BEGIN Dataset excerpts
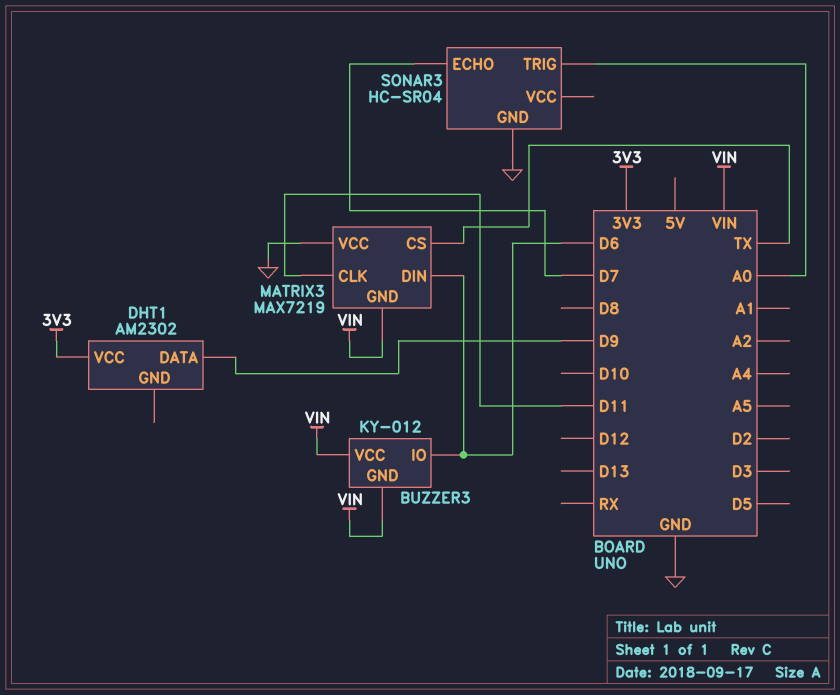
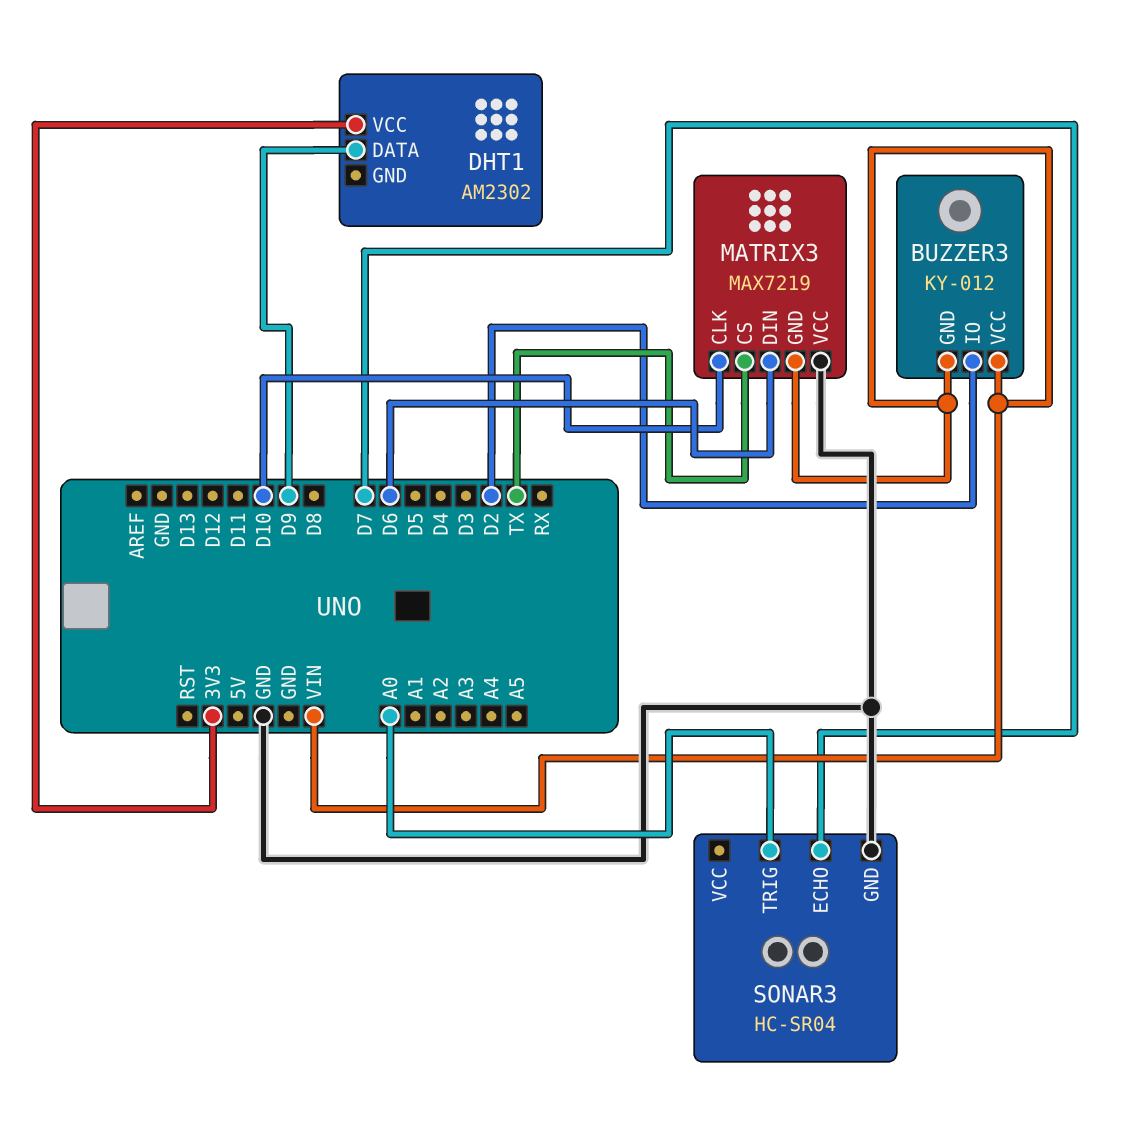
BUZZER3 pin IO: D6 -> D2
MATRIX3 pin CLK: D11 -> D10

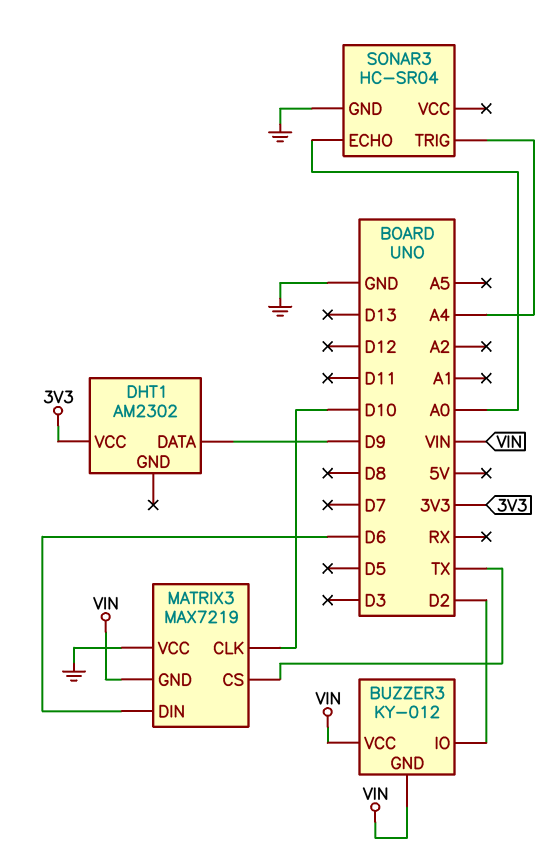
SONAR3 pin ECHO: D7 -> A0
SONAR3 pin TRIG: A0 -> A4

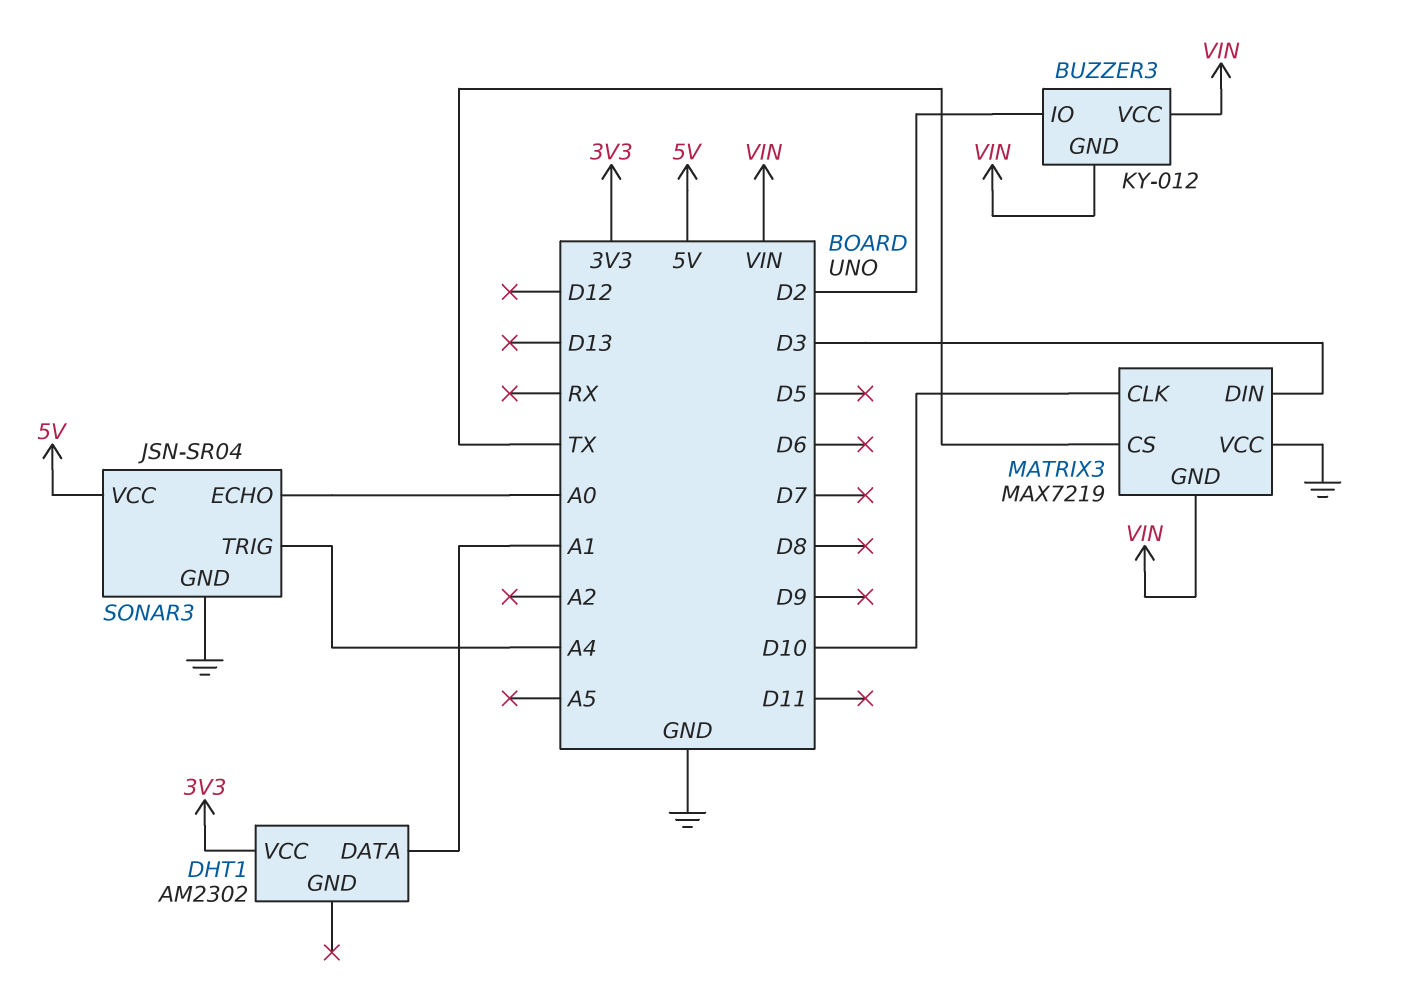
DHT1 pin DATA: D9 -> A1
MATRIX3 pin DIN: D6 -> D3
SONAR3: HC-SR04 -> JSN-SR04
SONAR3 pin VCC: none -> 5V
END Dataset excerpts
### Exercise
Only the span from the line with "MATRIX3 pin DIN: D6 -> D3" through the final line of the records goes in the output, each line unchanged.

### Output below
MATRIX3 pin DIN: D6 -> D3
SONAR3: HC-SR04 -> JSN-SR04
SONAR3 pin VCC: none -> 5V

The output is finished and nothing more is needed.